#### Exercise brief:
Which of the lines below mention the word "soap"? Pull each one out.
+-------+
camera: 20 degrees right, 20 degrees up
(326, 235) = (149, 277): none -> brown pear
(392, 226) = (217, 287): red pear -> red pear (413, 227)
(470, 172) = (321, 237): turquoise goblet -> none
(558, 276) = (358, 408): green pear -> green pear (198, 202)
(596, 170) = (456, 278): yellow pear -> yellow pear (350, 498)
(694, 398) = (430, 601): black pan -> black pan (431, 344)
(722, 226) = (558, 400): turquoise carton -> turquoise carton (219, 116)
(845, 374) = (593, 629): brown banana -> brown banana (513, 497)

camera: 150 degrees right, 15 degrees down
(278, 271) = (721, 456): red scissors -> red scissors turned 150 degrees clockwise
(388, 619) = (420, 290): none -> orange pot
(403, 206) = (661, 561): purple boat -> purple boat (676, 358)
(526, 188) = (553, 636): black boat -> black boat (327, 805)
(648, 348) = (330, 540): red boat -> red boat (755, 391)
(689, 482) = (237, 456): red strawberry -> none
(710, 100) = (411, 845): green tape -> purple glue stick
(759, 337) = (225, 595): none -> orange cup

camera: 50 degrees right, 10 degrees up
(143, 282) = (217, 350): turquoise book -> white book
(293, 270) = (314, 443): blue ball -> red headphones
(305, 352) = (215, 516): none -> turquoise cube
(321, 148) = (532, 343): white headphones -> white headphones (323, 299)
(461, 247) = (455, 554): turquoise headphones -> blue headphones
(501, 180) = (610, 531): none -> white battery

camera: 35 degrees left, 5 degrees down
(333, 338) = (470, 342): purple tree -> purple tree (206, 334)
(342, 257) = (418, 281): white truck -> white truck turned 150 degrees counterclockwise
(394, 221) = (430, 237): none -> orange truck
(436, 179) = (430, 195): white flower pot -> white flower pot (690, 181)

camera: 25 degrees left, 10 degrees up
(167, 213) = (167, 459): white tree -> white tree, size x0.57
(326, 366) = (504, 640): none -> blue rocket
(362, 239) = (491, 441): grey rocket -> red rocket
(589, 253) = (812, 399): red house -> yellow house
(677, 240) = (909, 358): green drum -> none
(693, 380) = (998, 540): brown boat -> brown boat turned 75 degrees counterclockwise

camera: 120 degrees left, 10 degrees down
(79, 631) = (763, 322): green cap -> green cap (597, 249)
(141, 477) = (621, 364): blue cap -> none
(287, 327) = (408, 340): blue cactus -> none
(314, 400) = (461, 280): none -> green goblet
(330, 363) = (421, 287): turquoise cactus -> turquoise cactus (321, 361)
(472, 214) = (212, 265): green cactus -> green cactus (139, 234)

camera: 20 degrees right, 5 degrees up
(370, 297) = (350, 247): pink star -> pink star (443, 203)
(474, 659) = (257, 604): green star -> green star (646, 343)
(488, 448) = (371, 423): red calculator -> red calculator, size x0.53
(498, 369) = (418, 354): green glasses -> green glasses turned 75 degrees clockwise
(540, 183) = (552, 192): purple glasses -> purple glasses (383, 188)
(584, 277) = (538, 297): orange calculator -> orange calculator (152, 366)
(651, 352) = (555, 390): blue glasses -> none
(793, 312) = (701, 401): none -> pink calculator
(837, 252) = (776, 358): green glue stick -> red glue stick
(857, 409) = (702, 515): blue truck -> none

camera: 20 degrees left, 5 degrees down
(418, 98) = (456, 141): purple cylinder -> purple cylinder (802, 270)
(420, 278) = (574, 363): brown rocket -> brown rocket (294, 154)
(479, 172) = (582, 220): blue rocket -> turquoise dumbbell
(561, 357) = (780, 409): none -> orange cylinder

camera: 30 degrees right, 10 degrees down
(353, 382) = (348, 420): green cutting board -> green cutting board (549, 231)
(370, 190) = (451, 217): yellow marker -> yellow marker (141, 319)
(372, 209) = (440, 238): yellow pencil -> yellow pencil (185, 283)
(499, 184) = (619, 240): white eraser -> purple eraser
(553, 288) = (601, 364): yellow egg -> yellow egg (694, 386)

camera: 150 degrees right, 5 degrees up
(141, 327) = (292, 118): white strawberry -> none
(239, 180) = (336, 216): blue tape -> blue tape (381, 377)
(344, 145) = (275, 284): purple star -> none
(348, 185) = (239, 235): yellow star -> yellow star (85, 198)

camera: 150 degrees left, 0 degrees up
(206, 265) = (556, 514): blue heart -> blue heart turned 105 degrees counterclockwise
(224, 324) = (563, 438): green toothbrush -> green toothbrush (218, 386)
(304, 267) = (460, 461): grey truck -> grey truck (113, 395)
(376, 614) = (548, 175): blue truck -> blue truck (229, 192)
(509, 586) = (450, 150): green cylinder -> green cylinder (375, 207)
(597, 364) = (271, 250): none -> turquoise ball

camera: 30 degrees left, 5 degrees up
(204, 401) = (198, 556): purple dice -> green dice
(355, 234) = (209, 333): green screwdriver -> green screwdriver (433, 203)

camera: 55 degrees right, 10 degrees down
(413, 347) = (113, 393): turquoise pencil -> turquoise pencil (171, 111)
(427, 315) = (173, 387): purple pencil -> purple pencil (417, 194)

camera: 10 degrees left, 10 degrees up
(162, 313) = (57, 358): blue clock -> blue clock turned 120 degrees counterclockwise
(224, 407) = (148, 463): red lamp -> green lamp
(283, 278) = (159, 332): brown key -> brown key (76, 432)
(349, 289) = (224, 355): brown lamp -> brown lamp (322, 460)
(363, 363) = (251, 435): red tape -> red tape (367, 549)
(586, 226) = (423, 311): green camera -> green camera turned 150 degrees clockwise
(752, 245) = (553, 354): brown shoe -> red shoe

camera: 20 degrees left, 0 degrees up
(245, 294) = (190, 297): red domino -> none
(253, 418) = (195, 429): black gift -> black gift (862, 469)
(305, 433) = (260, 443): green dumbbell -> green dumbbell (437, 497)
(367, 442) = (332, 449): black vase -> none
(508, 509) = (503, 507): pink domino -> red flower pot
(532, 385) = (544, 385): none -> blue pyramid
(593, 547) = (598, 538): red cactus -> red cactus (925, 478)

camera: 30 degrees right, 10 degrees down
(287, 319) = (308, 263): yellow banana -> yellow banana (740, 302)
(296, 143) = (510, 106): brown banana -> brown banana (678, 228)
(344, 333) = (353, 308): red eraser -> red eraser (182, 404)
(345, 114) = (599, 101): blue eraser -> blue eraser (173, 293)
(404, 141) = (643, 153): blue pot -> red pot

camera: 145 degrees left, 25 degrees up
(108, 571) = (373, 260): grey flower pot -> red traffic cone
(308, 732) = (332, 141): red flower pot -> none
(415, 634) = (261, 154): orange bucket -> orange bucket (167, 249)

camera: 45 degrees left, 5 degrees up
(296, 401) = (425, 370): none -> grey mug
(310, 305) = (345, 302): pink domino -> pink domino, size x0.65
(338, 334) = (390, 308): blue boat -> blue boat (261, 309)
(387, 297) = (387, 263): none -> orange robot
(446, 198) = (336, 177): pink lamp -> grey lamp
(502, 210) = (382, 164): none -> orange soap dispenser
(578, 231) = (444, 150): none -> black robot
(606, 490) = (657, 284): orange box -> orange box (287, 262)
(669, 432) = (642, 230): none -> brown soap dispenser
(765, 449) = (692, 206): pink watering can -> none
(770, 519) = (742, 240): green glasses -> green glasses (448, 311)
+-------+
#### Written answer:
(502, 210) = (382, 164): none -> orange soap dispenser
(669, 432) = (642, 230): none -> brown soap dispenser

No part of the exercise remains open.